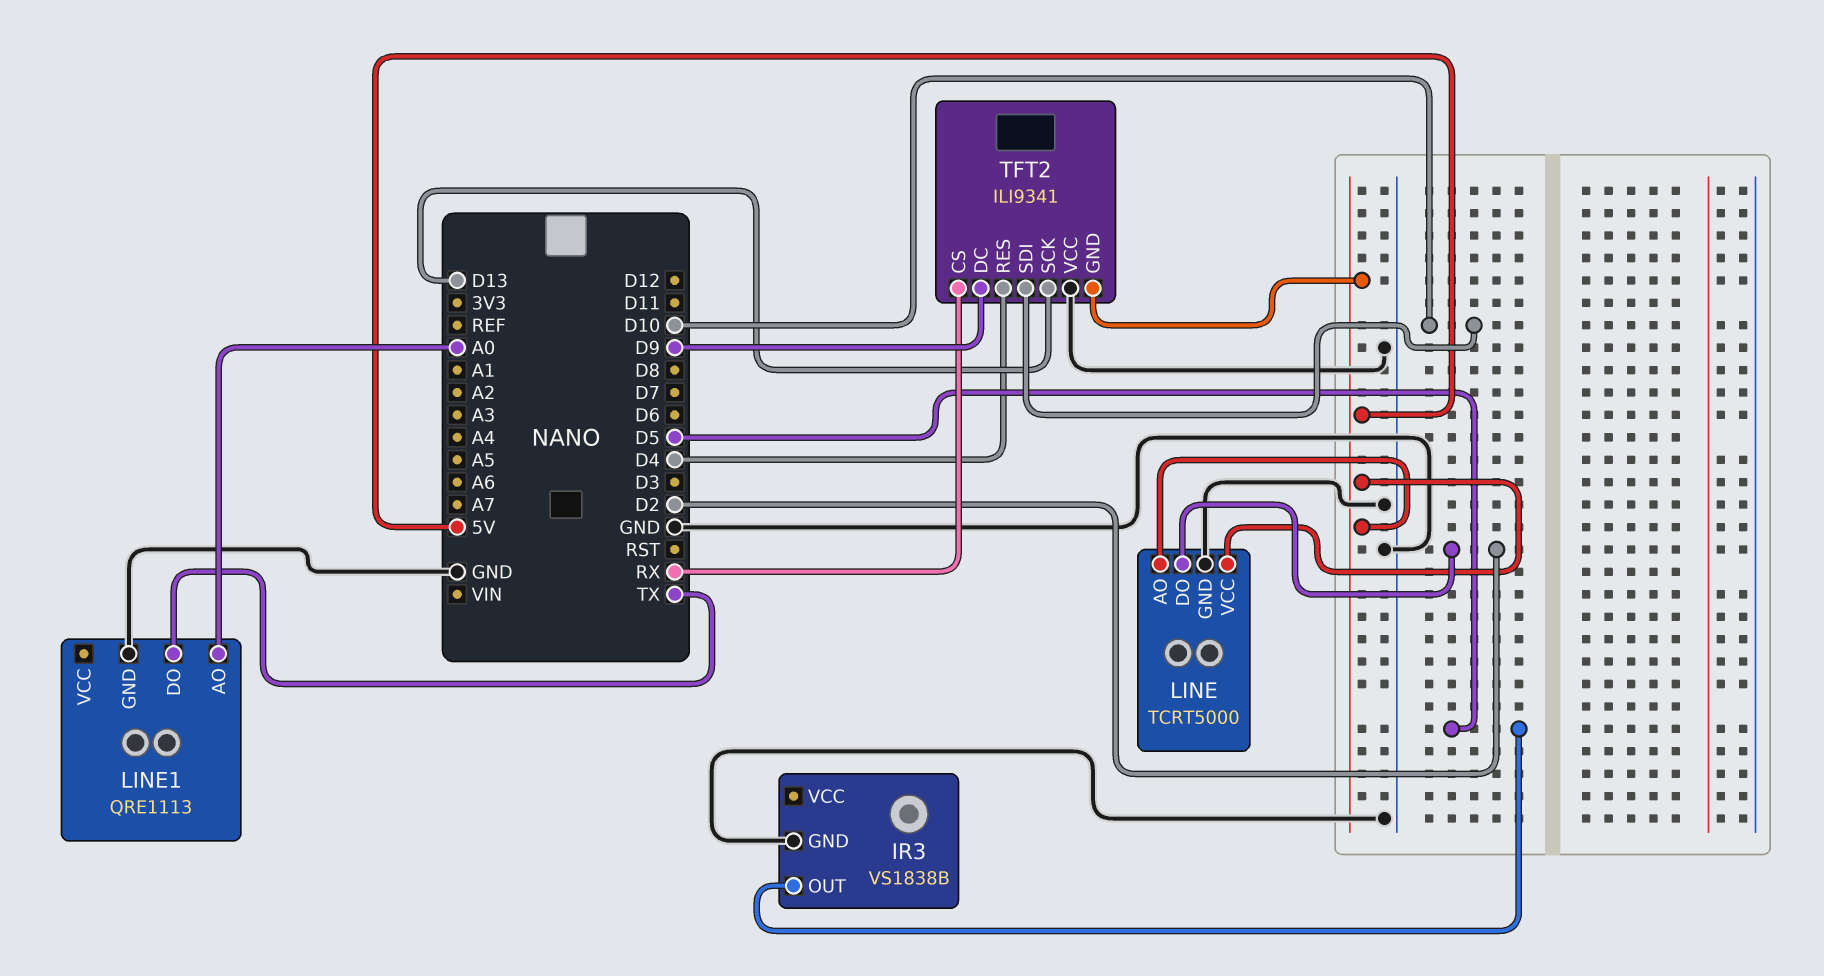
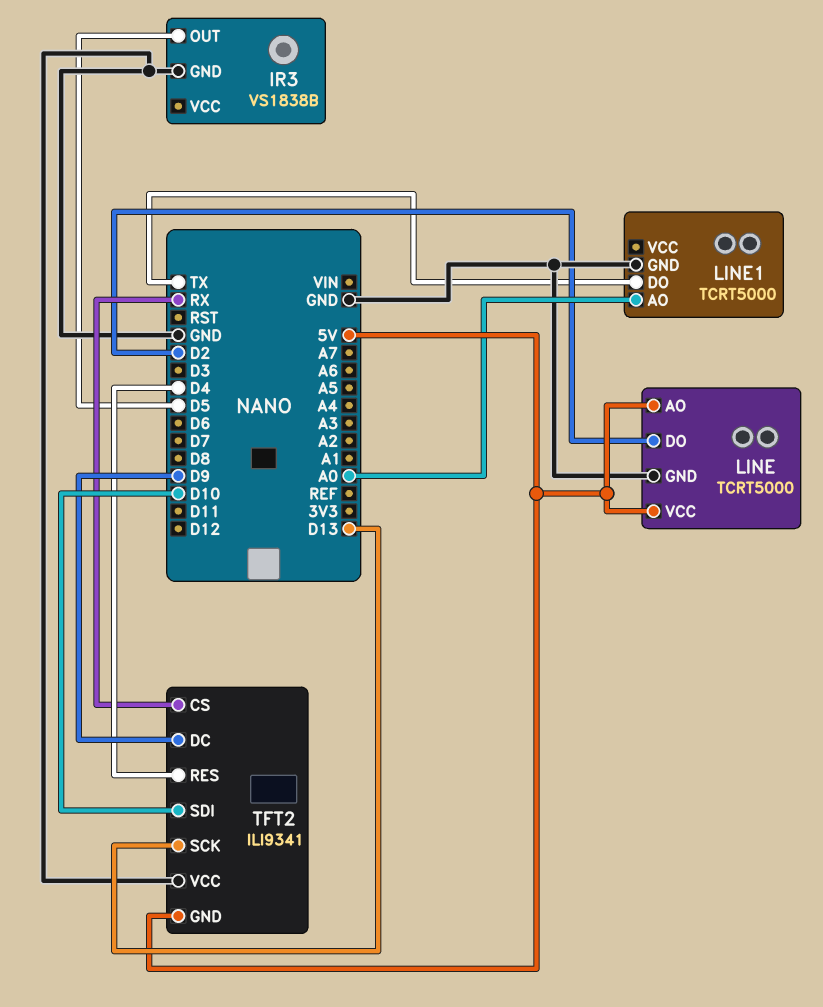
LINE1: QRE1113 -> TCRT5000

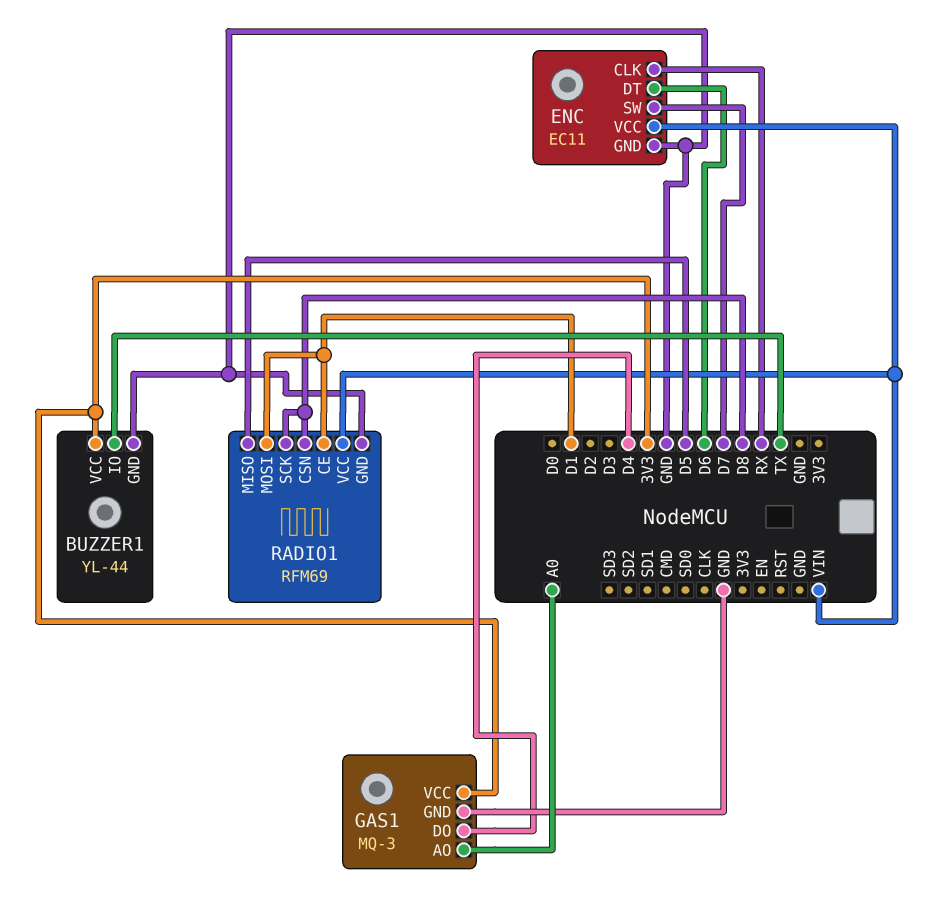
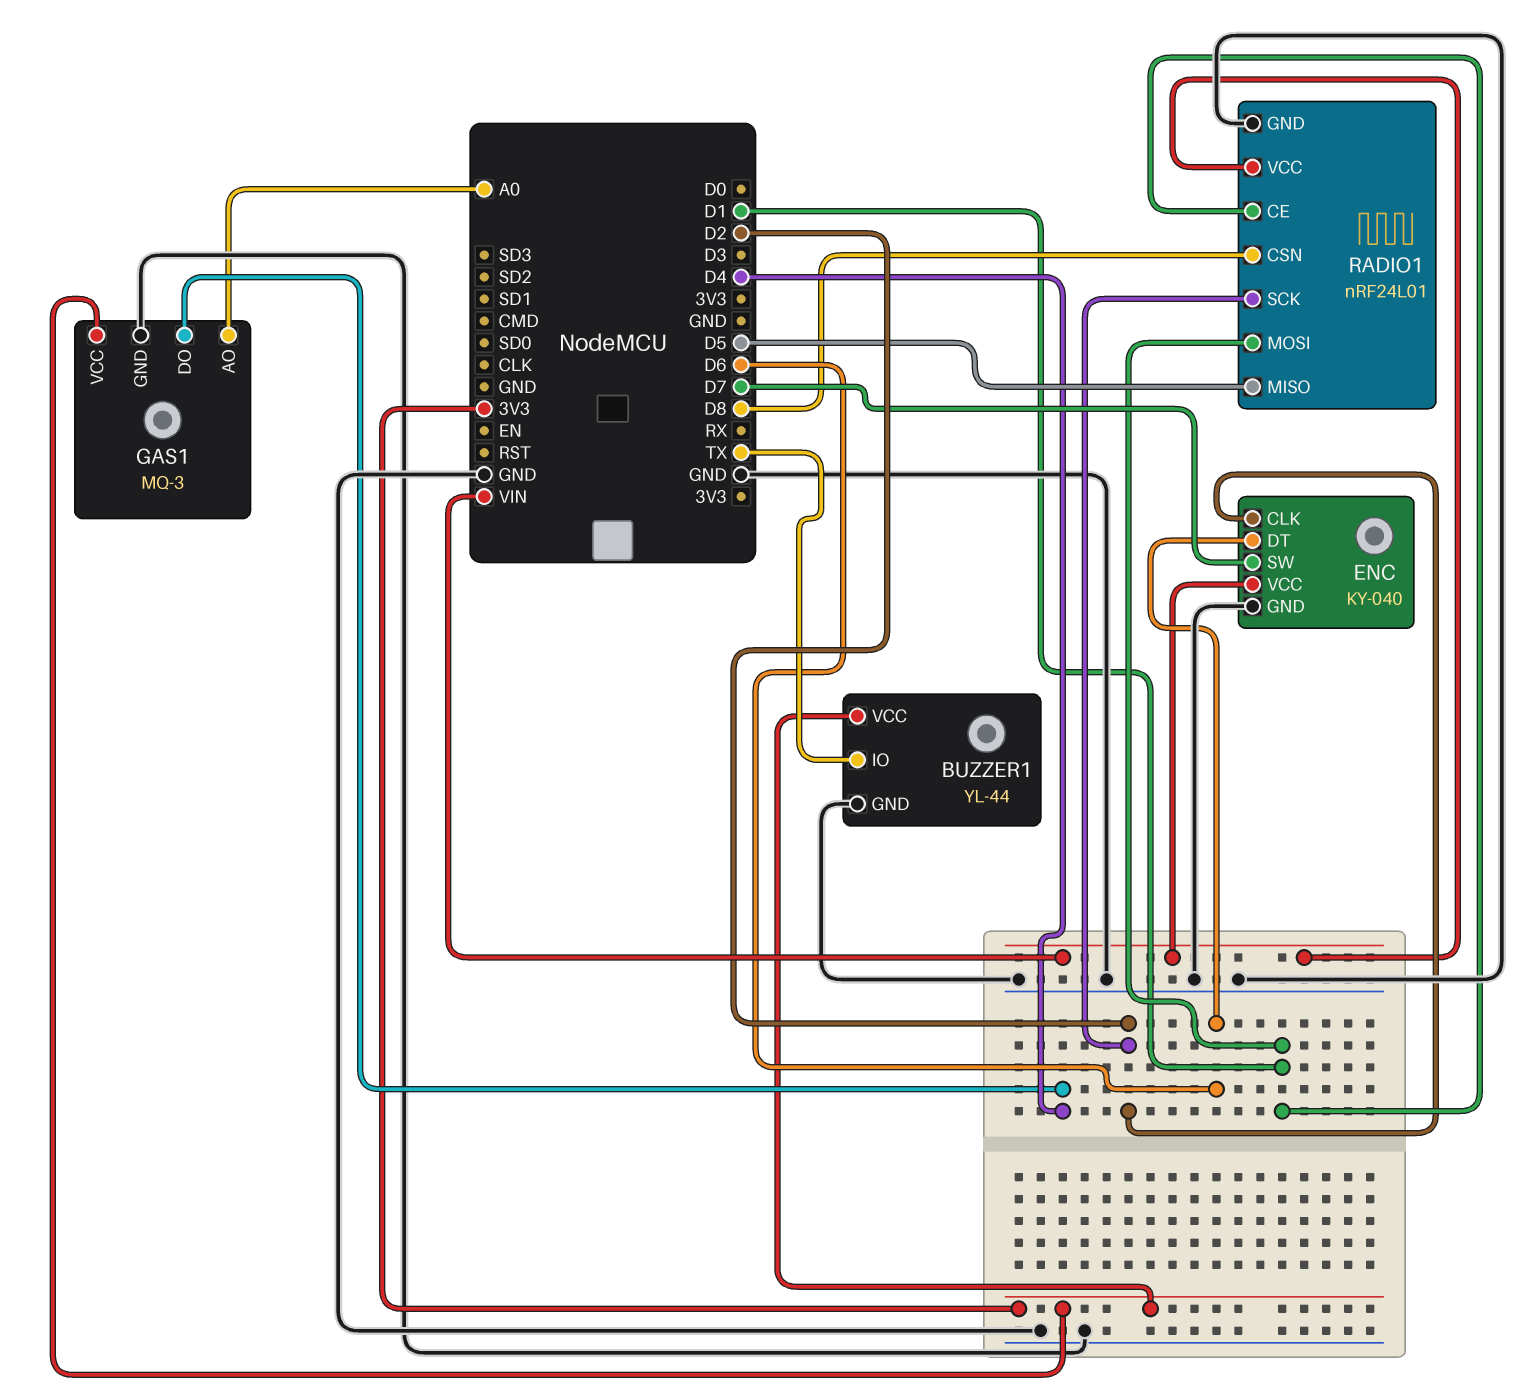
ENC: EC11 -> KY-040
ENC pin CLK: RX -> D2
RADIO1: RFM69 -> nRF24L01
RADIO1 pin SCK: D8 -> D2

##############################

**ASSIGNED TASK**
Every record above should be set down exactly, with the pictures left out.

**RESPONSE TO THIS TASK**
LINE1: QRE1113 -> TCRT5000

ENC: EC11 -> KY-040
ENC pin CLK: RX -> D2
RADIO1: RFM69 -> nRF24L01
RADIO1 pin SCK: D8 -> D2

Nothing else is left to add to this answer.